Exercise requirements.
Each line of the data below holding the word "mancuerna" must be copied.
──────── Data for the task
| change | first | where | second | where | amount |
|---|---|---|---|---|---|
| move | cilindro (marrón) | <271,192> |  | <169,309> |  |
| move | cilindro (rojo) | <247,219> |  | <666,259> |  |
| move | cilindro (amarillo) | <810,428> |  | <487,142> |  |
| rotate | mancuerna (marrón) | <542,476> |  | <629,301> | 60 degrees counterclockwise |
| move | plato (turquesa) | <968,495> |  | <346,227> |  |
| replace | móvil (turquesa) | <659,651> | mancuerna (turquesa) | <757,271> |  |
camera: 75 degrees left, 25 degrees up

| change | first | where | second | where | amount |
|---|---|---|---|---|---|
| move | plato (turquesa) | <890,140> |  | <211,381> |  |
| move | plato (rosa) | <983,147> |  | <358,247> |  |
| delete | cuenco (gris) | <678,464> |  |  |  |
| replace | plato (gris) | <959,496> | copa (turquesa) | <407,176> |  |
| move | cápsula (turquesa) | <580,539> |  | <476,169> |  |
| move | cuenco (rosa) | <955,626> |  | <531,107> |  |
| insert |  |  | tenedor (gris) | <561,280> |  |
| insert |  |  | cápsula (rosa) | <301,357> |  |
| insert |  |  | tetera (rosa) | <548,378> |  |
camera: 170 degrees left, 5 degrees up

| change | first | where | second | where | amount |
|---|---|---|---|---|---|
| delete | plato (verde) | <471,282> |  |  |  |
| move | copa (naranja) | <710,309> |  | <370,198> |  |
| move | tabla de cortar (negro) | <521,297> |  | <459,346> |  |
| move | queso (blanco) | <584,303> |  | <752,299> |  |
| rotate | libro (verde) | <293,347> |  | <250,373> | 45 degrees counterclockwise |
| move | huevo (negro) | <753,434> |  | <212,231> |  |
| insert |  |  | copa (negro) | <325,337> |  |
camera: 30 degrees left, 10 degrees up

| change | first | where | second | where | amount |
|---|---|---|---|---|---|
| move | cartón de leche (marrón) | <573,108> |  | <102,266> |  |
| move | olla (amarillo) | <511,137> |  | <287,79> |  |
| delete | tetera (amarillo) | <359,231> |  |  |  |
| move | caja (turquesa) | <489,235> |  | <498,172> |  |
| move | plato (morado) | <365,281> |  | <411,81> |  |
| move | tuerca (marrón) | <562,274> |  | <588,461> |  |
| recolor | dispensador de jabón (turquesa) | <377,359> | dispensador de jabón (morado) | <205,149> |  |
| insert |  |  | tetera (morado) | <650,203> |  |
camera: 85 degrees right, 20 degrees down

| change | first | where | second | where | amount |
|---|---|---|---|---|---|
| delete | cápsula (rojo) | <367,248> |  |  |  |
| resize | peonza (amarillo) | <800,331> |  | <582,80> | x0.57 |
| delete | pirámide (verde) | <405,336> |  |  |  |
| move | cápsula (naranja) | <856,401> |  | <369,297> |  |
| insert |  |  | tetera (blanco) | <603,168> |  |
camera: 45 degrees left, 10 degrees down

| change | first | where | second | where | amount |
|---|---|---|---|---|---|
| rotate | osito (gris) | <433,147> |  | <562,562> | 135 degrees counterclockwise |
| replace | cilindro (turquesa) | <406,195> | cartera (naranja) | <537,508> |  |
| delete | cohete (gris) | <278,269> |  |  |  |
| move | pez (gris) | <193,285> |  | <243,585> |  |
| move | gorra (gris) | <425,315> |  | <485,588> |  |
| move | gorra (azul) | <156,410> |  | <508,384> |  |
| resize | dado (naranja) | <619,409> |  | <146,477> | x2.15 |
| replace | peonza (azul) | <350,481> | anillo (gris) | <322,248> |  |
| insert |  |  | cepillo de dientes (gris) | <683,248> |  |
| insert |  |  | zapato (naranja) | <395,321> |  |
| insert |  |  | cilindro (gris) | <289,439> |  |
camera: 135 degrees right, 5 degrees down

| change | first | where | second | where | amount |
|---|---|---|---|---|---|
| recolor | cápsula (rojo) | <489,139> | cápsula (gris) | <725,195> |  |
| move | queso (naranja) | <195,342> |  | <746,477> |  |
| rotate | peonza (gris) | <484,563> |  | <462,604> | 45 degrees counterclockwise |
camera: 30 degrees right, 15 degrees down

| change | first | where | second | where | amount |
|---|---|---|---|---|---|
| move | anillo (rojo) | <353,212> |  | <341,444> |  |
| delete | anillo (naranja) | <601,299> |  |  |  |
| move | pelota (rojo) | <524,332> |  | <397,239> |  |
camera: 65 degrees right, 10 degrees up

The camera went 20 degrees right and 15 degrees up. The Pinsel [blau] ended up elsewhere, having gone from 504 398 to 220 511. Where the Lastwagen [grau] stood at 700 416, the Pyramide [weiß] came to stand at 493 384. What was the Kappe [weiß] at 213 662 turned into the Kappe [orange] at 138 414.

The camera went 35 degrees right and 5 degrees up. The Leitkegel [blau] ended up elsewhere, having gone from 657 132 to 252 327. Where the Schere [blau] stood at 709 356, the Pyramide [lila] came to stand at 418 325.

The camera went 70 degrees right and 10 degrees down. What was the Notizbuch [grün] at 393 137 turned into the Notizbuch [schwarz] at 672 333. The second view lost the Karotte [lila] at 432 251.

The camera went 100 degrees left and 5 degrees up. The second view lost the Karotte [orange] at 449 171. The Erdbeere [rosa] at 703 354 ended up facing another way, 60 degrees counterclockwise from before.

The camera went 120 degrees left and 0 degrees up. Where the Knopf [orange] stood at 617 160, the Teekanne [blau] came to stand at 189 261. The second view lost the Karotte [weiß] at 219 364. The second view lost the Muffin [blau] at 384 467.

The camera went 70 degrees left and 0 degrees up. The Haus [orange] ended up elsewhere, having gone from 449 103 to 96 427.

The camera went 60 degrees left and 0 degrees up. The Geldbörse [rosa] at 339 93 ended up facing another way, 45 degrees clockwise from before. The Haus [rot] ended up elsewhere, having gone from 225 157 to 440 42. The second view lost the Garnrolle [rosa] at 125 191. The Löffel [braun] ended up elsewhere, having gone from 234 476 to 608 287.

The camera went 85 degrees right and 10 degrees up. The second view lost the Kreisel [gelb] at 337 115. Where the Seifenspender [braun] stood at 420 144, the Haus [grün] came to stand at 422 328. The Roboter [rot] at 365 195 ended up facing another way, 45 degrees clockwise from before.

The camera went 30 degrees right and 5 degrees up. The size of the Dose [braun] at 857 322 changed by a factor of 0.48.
────────────────
Response to this exercise.
| rotate | mancuerna (marrón) | <542,476> |  | <629,301> | 60 degrees counterclockwise |
| replace | móvil (turquesa) | <659,651> | mancuerna (turquesa) | <757,271> |  |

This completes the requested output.